Work instruction -
Restate verbatim the span of lines below between the line with "in_first: [635, 532, 697, 568]" and the line with "was: blue camera", including those two lines, and only that span.
Entries shown START
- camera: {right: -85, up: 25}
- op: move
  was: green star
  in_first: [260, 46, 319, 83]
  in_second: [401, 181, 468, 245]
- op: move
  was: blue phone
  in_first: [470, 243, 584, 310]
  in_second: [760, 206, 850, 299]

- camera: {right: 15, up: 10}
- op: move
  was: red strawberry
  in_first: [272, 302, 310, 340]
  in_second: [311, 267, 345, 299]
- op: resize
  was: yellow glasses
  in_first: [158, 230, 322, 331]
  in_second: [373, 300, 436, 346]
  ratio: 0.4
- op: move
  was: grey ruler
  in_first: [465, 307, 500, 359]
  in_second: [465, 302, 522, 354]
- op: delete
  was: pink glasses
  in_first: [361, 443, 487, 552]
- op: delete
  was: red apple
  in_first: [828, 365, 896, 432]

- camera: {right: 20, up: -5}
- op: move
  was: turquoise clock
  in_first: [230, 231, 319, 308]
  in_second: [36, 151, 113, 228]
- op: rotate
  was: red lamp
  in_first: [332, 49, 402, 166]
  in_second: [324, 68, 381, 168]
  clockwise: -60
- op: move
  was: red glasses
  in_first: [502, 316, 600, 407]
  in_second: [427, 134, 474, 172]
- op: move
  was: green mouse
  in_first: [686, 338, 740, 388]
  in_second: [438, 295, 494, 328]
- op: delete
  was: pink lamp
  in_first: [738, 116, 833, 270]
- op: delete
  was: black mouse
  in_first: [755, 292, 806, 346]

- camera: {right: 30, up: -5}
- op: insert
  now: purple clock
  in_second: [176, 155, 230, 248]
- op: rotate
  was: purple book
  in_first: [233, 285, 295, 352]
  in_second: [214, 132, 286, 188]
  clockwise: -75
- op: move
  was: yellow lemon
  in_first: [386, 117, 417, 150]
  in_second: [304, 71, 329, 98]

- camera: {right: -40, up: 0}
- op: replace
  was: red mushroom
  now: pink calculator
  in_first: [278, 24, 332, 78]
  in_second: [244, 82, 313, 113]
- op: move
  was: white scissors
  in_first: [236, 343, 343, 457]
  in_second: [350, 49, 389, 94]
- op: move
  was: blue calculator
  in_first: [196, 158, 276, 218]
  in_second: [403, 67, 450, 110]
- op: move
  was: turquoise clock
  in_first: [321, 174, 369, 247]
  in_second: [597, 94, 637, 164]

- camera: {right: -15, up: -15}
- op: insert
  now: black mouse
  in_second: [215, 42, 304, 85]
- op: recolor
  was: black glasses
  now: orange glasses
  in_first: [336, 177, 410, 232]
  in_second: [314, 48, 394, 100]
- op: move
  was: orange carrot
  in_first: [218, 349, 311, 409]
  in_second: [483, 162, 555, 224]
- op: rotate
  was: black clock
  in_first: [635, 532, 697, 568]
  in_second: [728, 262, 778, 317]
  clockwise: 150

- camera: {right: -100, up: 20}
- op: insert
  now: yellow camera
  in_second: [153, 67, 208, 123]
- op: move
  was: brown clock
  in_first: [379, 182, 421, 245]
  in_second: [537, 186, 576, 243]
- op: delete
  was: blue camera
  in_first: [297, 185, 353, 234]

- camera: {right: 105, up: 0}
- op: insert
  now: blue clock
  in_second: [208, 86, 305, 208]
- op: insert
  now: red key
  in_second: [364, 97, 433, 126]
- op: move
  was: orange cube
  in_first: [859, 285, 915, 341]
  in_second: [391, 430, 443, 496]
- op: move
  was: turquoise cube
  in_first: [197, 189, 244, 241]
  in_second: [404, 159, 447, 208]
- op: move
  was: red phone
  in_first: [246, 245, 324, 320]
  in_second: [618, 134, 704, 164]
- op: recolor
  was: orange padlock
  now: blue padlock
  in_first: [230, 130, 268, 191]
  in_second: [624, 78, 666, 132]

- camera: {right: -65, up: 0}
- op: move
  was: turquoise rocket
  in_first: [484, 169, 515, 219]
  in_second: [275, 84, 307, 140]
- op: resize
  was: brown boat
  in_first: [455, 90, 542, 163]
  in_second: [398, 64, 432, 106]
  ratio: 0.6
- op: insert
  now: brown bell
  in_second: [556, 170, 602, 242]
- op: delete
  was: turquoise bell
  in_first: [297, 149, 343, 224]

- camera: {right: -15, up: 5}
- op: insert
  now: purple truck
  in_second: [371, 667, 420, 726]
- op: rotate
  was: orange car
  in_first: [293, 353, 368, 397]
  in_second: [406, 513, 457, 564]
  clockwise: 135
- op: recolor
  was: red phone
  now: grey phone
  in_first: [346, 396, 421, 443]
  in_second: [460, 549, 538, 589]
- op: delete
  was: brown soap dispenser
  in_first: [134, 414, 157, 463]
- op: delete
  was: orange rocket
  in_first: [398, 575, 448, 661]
Entries shown END
Solution -
  in_first: [635, 532, 697, 568]
  in_second: [728, 262, 778, 317]
  clockwise: 150

- camera: {right: -100, up: 20}
- op: insert
  now: yellow camera
  in_second: [153, 67, 208, 123]
- op: move
  was: brown clock
  in_first: [379, 182, 421, 245]
  in_second: [537, 186, 576, 243]
- op: delete
  was: blue camera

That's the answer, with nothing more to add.